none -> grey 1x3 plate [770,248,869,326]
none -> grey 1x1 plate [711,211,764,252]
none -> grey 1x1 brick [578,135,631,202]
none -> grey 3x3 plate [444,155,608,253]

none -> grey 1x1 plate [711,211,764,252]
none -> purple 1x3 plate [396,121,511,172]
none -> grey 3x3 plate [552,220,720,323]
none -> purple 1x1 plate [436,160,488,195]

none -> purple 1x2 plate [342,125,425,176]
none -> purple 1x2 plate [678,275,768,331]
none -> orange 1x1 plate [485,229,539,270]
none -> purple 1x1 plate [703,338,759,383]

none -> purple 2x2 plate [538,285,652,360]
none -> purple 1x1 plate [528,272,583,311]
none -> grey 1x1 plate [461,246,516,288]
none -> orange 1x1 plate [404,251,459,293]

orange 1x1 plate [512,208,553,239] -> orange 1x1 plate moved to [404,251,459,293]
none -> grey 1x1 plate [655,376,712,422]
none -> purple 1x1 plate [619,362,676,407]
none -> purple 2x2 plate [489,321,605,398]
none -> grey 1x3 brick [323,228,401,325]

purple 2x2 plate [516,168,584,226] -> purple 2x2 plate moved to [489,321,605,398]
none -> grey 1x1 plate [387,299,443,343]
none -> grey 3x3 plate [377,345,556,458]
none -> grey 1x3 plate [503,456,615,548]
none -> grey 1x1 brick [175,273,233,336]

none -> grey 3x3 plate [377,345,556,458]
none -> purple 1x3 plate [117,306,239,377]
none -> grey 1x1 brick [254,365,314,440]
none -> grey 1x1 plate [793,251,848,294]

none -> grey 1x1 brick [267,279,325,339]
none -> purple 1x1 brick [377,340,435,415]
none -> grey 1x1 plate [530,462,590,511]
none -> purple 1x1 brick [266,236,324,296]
********************
**Your assignment:** Give every line of the listing again. Keep each one exact.

**Task output:**
none -> grey 1x3 plate [770,248,869,326]
none -> grey 1x1 plate [711,211,764,252]
none -> grey 1x1 brick [578,135,631,202]
none -> grey 3x3 plate [444,155,608,253]

none -> grey 1x1 plate [711,211,764,252]
none -> purple 1x3 plate [396,121,511,172]
none -> grey 3x3 plate [552,220,720,323]
none -> purple 1x1 plate [436,160,488,195]

none -> purple 1x2 plate [342,125,425,176]
none -> purple 1x2 plate [678,275,768,331]
none -> orange 1x1 plate [485,229,539,270]
none -> purple 1x1 plate [703,338,759,383]

none -> purple 2x2 plate [538,285,652,360]
none -> purple 1x1 plate [528,272,583,311]
none -> grey 1x1 plate [461,246,516,288]
none -> orange 1x1 plate [404,251,459,293]

orange 1x1 plate [512,208,553,239] -> orange 1x1 plate moved to [404,251,459,293]
none -> grey 1x1 plate [655,376,712,422]
none -> purple 1x1 plate [619,362,676,407]
none -> purple 2x2 plate [489,321,605,398]
none -> grey 1x3 brick [323,228,401,325]

purple 2x2 plate [516,168,584,226] -> purple 2x2 plate moved to [489,321,605,398]
none -> grey 1x1 plate [387,299,443,343]
none -> grey 3x3 plate [377,345,556,458]
none -> grey 1x3 plate [503,456,615,548]
none -> grey 1x1 brick [175,273,233,336]

none -> grey 3x3 plate [377,345,556,458]
none -> purple 1x3 plate [117,306,239,377]
none -> grey 1x1 brick [254,365,314,440]
none -> grey 1x1 plate [793,251,848,294]

none -> grey 1x1 brick [267,279,325,339]
none -> purple 1x1 brick [377,340,435,415]
none -> grey 1x1 plate [530,462,590,511]
none -> purple 1x1 brick [266,236,324,296]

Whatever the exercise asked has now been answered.